WHAT NEEDS TO BE DONE: In the records below, find the line containing "orange pawn [352,130,376,163]". Restate it and all the lines after it exactly, and omit the rest.

-- Opening Marker --

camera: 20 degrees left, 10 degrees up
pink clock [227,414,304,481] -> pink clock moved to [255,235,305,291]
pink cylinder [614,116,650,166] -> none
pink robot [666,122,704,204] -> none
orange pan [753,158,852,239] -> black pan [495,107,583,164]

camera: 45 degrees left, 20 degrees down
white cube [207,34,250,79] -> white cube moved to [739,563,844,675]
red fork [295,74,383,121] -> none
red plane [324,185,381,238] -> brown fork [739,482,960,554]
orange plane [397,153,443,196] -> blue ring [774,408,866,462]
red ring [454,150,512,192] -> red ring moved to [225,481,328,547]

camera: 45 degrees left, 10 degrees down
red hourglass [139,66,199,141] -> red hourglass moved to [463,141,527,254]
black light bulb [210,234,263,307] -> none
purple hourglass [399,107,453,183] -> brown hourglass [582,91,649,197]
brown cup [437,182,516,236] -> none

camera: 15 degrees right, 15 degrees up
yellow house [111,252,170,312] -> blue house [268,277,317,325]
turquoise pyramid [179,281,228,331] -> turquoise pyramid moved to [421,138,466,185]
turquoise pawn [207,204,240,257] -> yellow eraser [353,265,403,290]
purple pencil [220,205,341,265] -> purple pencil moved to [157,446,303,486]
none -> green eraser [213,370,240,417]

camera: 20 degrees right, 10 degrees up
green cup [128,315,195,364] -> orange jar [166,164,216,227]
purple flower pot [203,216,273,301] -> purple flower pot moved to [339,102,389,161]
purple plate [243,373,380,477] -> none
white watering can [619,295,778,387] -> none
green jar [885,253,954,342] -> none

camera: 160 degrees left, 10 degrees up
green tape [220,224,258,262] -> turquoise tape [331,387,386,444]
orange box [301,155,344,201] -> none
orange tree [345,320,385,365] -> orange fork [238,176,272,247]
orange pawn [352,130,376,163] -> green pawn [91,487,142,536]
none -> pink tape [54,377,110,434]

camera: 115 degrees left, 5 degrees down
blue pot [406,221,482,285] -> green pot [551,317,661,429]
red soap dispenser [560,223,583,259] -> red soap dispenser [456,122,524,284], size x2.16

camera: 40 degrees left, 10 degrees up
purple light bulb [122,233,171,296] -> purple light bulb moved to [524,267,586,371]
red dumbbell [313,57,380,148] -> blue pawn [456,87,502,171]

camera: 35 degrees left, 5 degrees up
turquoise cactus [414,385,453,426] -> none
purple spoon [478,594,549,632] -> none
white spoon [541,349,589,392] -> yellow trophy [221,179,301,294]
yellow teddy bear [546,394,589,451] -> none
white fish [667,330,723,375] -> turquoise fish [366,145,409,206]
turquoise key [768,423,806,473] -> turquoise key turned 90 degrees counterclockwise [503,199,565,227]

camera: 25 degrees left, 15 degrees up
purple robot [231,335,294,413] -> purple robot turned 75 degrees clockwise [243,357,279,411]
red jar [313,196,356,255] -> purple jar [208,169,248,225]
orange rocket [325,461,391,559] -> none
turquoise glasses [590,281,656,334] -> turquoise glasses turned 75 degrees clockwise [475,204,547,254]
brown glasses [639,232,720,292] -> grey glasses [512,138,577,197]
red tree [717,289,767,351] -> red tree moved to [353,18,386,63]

-- Closing Marker --

SOLUTION TO THE PROBLEM:
orange pawn [352,130,376,163] -> green pawn [91,487,142,536]
none -> pink tape [54,377,110,434]

camera: 115 degrees left, 5 degrees down
blue pot [406,221,482,285] -> green pot [551,317,661,429]
red soap dispenser [560,223,583,259] -> red soap dispenser [456,122,524,284], size x2.16

camera: 40 degrees left, 10 degrees up
purple light bulb [122,233,171,296] -> purple light bulb moved to [524,267,586,371]
red dumbbell [313,57,380,148] -> blue pawn [456,87,502,171]

camera: 35 degrees left, 5 degrees up
turquoise cactus [414,385,453,426] -> none
purple spoon [478,594,549,632] -> none
white spoon [541,349,589,392] -> yellow trophy [221,179,301,294]
yellow teddy bear [546,394,589,451] -> none
white fish [667,330,723,375] -> turquoise fish [366,145,409,206]
turquoise key [768,423,806,473] -> turquoise key turned 90 degrees counterclockwise [503,199,565,227]

camera: 25 degrees left, 15 degrees up
purple robot [231,335,294,413] -> purple robot turned 75 degrees clockwise [243,357,279,411]
red jar [313,196,356,255] -> purple jar [208,169,248,225]
orange rocket [325,461,391,559] -> none
turquoise glasses [590,281,656,334] -> turquoise glasses turned 75 degrees clockwise [475,204,547,254]
brown glasses [639,232,720,292] -> grey glasses [512,138,577,197]
red tree [717,289,767,351] -> red tree moved to [353,18,386,63]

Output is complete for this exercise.